EXERCISE: In the entries below, the lines from the one with "grey car [357,399,432,439] -> none" through the one with "yellow bowl [561,199,623,250]" are to be copied exactly; both ends count.

(Stored items from a collection)

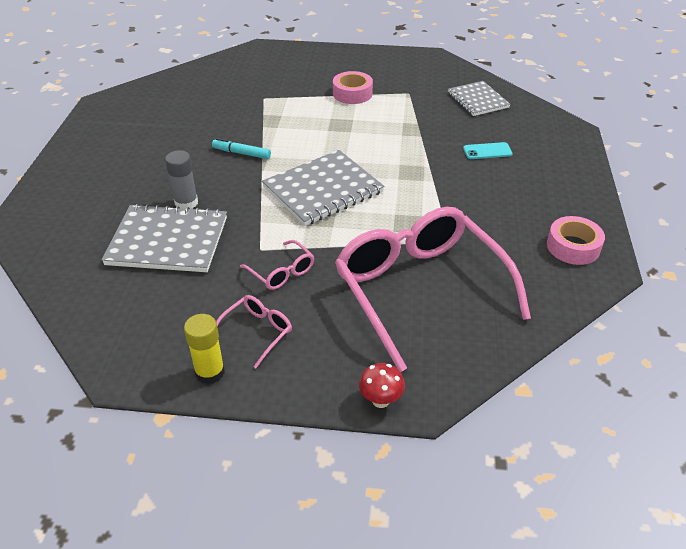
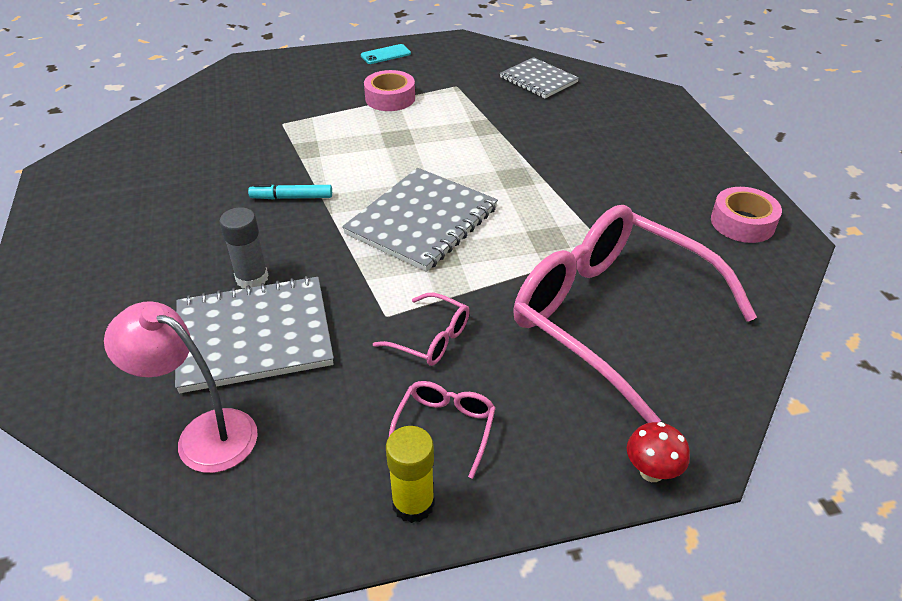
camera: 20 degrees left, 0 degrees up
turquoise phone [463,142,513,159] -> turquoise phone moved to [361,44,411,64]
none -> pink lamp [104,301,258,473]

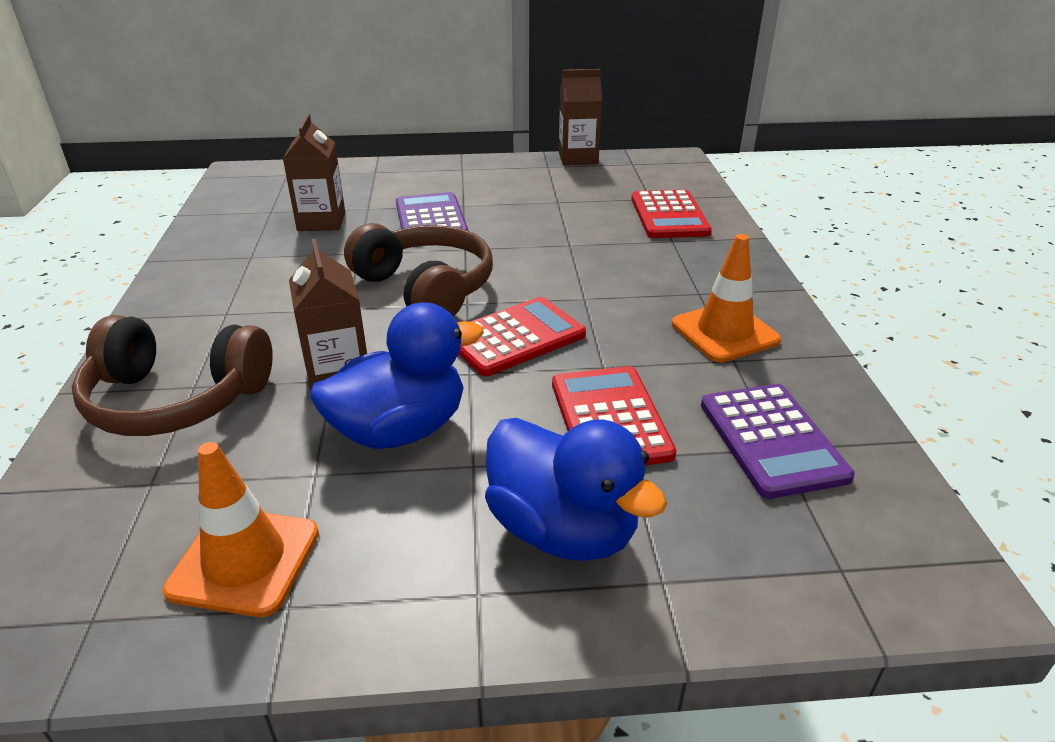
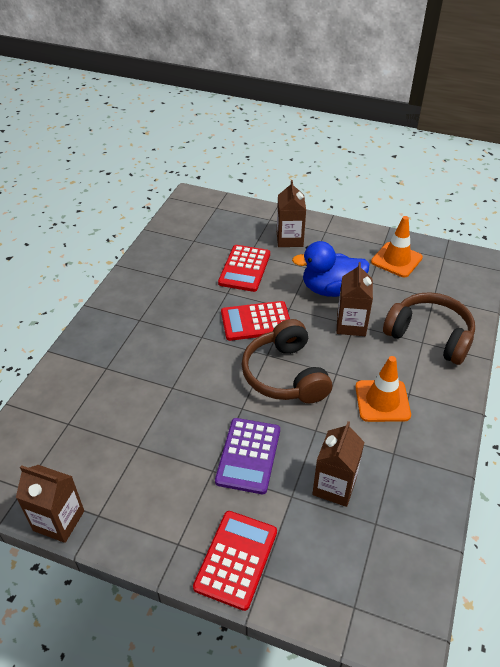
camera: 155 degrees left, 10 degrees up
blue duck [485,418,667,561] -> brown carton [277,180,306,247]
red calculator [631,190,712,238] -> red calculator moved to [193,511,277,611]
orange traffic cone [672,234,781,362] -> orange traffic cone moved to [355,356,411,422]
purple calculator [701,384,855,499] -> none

--

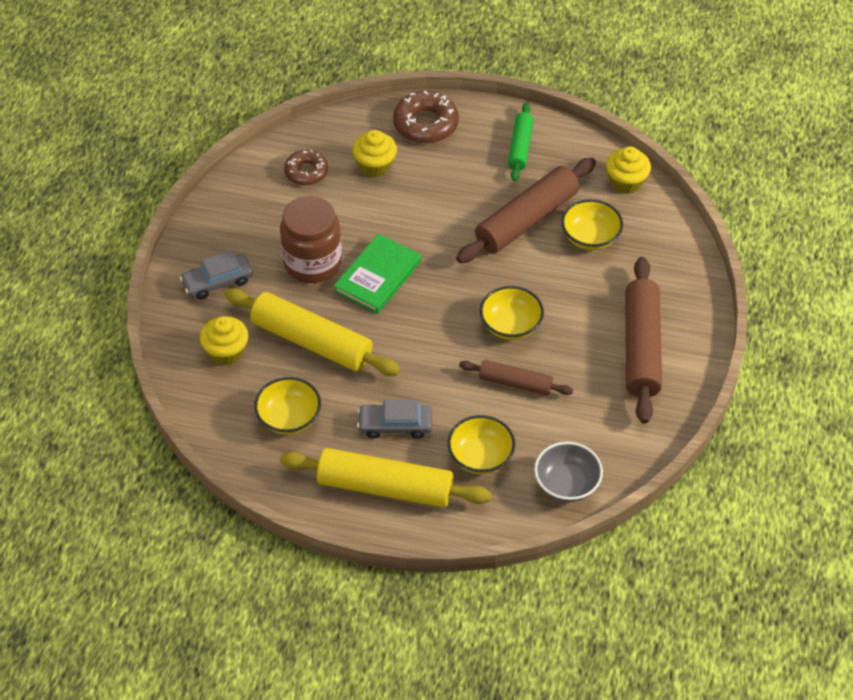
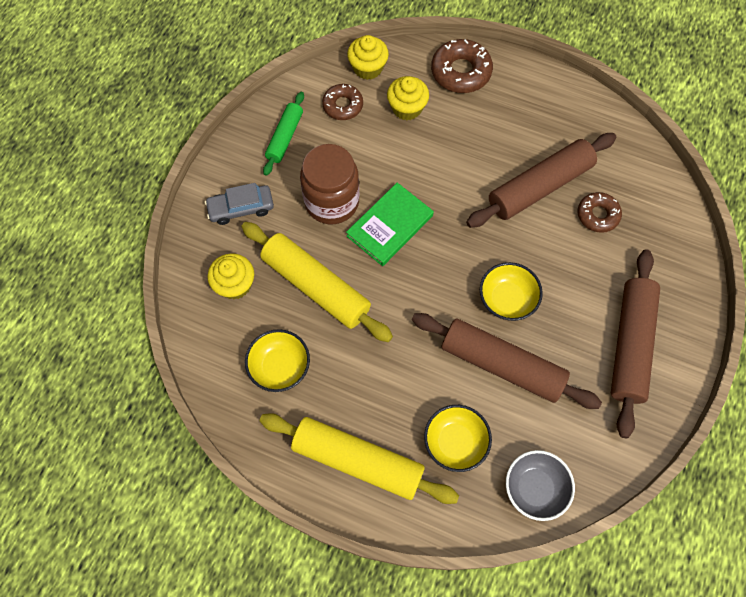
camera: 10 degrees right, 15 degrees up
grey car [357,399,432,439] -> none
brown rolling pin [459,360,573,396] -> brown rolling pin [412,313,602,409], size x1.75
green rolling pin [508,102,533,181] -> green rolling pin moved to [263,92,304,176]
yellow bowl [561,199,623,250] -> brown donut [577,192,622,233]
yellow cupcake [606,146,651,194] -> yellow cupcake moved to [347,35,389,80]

RESPONSE TO THE TASK:
grey car [357,399,432,439] -> none
brown rolling pin [459,360,573,396] -> brown rolling pin [412,313,602,409], size x1.75
green rolling pin [508,102,533,181] -> green rolling pin moved to [263,92,304,176]
yellow bowl [561,199,623,250] -> brown donut [577,192,622,233]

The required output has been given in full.